• WORK ORDER
Of the records that follow, copy only the lines from the line containing "(487, 362) = (781, 544): none -> black lamp" to the line containing "(286, 151) = (757, 332): green", both included, exactly as written.

[Stored items from a collection]
□ □ □

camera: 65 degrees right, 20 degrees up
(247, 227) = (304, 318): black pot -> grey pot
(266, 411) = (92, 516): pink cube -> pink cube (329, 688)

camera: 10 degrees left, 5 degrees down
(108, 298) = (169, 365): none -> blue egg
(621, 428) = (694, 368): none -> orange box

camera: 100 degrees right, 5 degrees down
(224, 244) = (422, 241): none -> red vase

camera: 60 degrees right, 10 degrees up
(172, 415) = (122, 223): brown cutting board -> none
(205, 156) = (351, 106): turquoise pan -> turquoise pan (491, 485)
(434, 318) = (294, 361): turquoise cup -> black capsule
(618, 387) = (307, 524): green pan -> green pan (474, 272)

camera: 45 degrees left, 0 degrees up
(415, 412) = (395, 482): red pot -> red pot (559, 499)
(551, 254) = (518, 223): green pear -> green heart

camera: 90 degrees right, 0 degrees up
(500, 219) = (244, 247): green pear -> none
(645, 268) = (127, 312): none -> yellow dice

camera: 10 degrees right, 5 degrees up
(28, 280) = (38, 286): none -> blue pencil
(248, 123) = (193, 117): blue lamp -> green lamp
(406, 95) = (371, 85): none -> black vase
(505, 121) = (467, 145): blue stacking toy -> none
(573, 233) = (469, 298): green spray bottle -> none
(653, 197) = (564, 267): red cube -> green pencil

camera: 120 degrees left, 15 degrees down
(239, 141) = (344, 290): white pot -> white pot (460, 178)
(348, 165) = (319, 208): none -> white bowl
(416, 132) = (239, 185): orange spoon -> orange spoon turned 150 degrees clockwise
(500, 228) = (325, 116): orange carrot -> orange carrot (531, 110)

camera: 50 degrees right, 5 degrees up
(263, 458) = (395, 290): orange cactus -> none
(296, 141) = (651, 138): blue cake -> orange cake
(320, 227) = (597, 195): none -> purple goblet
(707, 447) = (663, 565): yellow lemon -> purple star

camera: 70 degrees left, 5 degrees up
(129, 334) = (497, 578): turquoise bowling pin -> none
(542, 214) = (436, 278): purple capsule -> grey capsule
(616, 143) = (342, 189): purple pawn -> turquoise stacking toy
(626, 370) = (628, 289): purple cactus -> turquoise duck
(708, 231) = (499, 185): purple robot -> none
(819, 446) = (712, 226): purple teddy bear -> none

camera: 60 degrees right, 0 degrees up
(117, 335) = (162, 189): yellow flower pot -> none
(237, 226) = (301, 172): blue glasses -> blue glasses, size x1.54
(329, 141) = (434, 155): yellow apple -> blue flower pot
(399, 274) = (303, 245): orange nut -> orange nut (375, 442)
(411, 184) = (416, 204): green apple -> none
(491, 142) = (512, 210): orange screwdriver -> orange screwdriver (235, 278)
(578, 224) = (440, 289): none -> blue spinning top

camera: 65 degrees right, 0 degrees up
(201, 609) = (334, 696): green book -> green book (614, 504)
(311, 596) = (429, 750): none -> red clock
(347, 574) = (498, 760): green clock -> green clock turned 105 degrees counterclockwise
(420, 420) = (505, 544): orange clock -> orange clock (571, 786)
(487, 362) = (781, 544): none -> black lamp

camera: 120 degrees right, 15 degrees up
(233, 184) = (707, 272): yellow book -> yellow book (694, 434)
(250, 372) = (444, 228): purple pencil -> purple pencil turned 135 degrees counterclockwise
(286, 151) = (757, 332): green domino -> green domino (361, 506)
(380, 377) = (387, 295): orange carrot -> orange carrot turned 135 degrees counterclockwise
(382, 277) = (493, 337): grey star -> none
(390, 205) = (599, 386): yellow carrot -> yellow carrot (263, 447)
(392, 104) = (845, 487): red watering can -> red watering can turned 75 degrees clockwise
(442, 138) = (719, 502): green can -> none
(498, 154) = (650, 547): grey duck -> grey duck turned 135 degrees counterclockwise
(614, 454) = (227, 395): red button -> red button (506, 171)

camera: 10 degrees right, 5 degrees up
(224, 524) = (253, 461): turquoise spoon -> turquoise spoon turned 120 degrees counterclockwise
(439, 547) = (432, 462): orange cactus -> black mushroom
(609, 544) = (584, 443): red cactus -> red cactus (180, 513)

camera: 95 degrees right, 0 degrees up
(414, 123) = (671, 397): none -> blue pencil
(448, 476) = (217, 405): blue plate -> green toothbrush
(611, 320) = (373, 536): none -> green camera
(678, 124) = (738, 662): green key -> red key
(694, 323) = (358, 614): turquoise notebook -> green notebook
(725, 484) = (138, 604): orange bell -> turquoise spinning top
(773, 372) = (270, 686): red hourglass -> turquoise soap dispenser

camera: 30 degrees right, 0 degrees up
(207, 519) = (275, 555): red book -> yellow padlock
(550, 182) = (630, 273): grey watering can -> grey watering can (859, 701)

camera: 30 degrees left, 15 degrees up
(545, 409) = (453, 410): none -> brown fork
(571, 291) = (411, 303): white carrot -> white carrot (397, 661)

□ □ □

• WRITTEN RESPONSE
(487, 362) = (781, 544): none -> black lamp

camera: 120 degrees right, 15 degrees up
(233, 184) = (707, 272): yellow book -> yellow book (694, 434)
(250, 372) = (444, 228): purple pencil -> purple pencil turned 135 degrees counterclockwise
(286, 151) = (757, 332): green domino -> green domino (361, 506)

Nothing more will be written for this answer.